**What the task asks**
Top to bottom, output the entries that follow exactly.

**Data for the task**
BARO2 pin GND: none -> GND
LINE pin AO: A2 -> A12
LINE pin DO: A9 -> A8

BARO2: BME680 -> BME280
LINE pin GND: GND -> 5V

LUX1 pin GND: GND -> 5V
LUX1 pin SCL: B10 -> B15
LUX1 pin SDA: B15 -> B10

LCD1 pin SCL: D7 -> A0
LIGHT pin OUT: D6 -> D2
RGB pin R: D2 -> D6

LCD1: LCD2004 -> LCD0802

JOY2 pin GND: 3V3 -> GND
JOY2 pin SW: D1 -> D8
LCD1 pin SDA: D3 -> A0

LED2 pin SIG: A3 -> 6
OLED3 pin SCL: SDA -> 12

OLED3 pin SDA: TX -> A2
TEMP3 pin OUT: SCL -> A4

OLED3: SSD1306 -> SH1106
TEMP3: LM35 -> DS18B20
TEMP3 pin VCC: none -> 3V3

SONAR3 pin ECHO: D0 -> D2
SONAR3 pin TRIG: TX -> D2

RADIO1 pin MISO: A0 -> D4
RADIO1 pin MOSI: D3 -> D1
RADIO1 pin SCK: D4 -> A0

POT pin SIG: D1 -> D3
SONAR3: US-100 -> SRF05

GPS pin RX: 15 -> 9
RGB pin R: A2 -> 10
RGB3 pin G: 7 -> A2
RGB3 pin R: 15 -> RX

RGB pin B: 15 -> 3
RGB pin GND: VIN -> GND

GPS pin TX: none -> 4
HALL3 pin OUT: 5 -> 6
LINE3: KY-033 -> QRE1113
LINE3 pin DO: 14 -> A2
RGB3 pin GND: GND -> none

**Solution to the problem**
BARO2 pin GND: none -> GND
LINE pin AO: A2 -> A12
LINE pin DO: A9 -> A8

BARO2: BME680 -> BME280
LINE pin GND: GND -> 5V

LUX1 pin GND: GND -> 5V
LUX1 pin SCL: B10 -> B15
LUX1 pin SDA: B15 -> B10

LCD1 pin SCL: D7 -> A0
LIGHT pin OUT: D6 -> D2
RGB pin R: D2 -> D6

LCD1: LCD2004 -> LCD0802

JOY2 pin GND: 3V3 -> GND
JOY2 pin SW: D1 -> D8
LCD1 pin SDA: D3 -> A0

LED2 pin SIG: A3 -> 6
OLED3 pin SCL: SDA -> 12

OLED3 pin SDA: TX -> A2
TEMP3 pin OUT: SCL -> A4

OLED3: SSD1306 -> SH1106
TEMP3: LM35 -> DS18B20
TEMP3 pin VCC: none -> 3V3

SONAR3 pin ECHO: D0 -> D2
SONAR3 pin TRIG: TX -> D2

RADIO1 pin MISO: A0 -> D4
RADIO1 pin MOSI: D3 -> D1
RADIO1 pin SCK: D4 -> A0

POT pin SIG: D1 -> D3
SONAR3: US-100 -> SRF05

GPS pin RX: 15 -> 9
RGB pin R: A2 -> 10
RGB3 pin G: 7 -> A2
RGB3 pin R: 15 -> RX

RGB pin B: 15 -> 3
RGB pin GND: VIN -> GND

GPS pin TX: none -> 4
HALL3 pin OUT: 5 -> 6
LINE3: KY-033 -> QRE1113
LINE3 pin DO: 14 -> A2
RGB3 pin GND: GND -> none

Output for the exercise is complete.